Report how many lines in the following entries contain "pink". Nothing else should be given.
**** Records for the task ****
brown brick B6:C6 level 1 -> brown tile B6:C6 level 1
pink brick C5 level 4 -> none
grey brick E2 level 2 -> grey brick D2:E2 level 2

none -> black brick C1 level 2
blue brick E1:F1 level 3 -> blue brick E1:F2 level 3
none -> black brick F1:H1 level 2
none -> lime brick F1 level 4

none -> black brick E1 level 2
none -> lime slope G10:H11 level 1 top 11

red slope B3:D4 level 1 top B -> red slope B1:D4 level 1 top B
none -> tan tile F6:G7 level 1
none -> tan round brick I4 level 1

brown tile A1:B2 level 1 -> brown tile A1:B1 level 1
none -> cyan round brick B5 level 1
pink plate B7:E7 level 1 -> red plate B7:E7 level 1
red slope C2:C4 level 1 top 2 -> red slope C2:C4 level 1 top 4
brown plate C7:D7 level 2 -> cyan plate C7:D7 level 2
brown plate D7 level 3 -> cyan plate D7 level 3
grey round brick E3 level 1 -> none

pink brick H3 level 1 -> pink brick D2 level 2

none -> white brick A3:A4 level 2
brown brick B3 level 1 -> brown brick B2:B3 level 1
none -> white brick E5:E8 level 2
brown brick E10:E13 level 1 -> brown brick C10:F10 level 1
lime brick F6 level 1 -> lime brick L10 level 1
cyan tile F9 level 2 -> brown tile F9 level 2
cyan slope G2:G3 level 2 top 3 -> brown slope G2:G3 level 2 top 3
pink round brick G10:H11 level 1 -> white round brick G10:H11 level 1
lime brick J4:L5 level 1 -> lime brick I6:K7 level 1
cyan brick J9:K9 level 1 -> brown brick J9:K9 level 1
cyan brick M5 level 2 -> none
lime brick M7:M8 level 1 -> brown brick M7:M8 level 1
****
Response to the exercise -
4